● **WHAT YOU ARE ASKED TO DO**
Please output exactly the lines that run from the line with "(541, 225) = (426, 141): brown" through the final line of the data, inclusive, and nothing more.

▬▬▬▬▬▬▬▬▬▬

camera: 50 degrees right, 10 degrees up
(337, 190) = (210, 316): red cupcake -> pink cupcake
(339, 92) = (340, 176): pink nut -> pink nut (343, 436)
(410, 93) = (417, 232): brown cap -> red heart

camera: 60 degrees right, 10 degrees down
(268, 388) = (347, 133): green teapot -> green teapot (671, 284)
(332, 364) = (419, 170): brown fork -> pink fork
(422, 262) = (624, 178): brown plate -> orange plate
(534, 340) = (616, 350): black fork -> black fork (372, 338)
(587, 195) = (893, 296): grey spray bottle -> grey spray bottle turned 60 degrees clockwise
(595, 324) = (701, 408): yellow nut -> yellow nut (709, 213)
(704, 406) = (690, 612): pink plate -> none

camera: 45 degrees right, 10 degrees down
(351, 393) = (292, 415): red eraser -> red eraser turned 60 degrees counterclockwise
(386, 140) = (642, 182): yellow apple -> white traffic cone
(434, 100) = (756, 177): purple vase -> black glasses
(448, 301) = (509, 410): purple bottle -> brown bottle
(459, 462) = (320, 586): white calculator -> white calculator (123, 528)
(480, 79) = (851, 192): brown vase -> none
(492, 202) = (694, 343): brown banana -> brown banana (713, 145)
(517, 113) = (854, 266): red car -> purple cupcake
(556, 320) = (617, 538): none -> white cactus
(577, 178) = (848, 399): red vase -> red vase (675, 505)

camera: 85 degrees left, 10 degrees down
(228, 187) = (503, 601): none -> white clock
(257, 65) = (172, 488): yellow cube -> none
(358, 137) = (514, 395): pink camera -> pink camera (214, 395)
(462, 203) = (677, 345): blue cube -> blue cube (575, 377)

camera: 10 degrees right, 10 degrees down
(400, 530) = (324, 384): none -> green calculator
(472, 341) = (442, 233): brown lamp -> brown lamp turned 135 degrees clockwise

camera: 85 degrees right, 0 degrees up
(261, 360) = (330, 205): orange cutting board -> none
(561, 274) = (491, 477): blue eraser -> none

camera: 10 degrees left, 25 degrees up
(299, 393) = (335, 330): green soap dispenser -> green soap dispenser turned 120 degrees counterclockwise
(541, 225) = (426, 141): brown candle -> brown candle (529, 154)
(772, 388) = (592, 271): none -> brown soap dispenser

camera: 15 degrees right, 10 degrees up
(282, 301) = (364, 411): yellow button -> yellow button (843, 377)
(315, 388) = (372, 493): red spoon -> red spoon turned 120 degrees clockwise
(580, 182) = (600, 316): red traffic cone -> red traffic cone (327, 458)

▬▬▬▬▬▬▬▬▬▬

● **SOLVED PROBLEM**
(541, 225) = (426, 141): brown candle -> brown candle (529, 154)
(772, 388) = (592, 271): none -> brown soap dispenser

camera: 15 degrees right, 10 degrees up
(282, 301) = (364, 411): yellow button -> yellow button (843, 377)
(315, 388) = (372, 493): red spoon -> red spoon turned 120 degrees clockwise
(580, 182) = (600, 316): red traffic cone -> red traffic cone (327, 458)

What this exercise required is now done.